Extracted information:

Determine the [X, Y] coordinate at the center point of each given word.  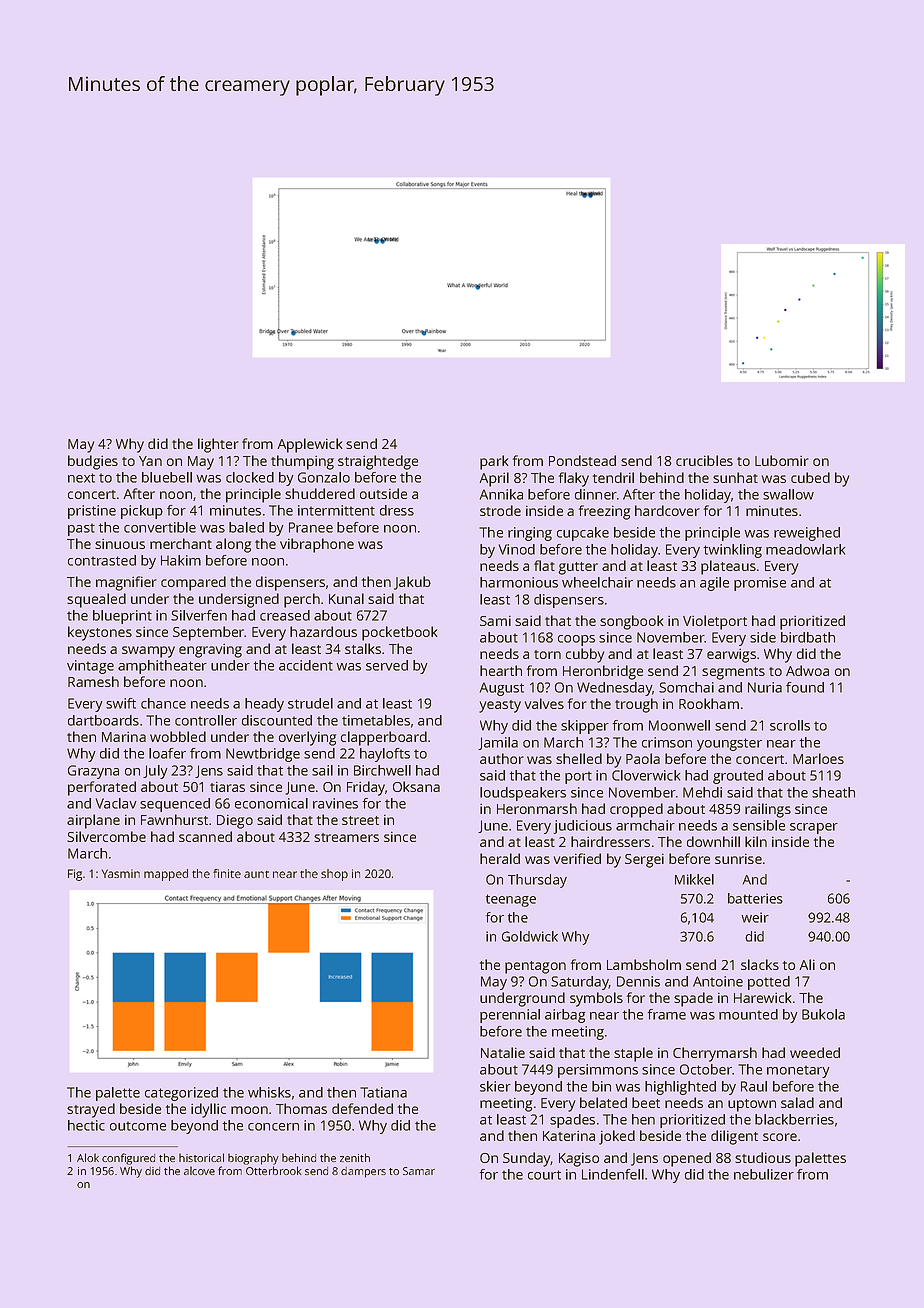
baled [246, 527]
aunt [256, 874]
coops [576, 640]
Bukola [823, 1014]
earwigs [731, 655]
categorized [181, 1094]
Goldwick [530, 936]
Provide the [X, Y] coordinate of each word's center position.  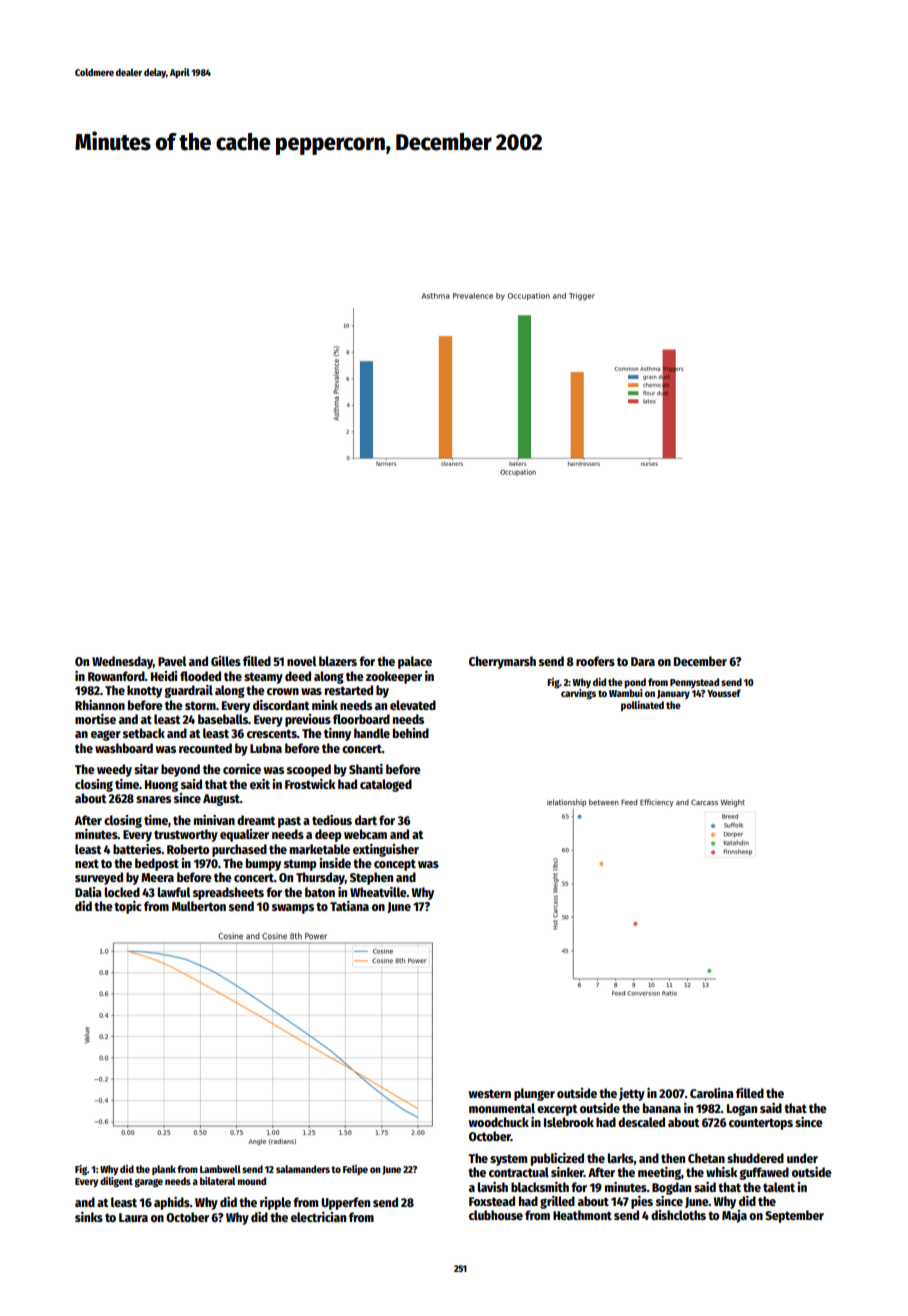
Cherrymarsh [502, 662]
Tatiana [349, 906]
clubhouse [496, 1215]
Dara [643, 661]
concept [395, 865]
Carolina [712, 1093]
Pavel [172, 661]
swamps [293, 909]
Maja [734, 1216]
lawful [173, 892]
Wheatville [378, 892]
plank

Task directions: Print all of the data above word for word, without the pictures.

Finished exercise:
Determine the [X, Y] coordinate at the center point of each given word.  
baled [246, 527]
aunt [256, 874]
coops [576, 640]
Bukola [823, 1014]
earwigs [731, 655]
categorized [181, 1094]
Goldwick [530, 936]
Provide the [X, Y] coordinate of each word's center position.  
Cherrymarsh [502, 662]
Tatiana [349, 906]
clubhouse [496, 1215]
Dara [643, 661]
concept [395, 865]
Carolina [712, 1093]
Pavel [172, 661]
swamps [293, 909]
Maja [734, 1216]
lawful [173, 892]
Wheatville [378, 892]
plank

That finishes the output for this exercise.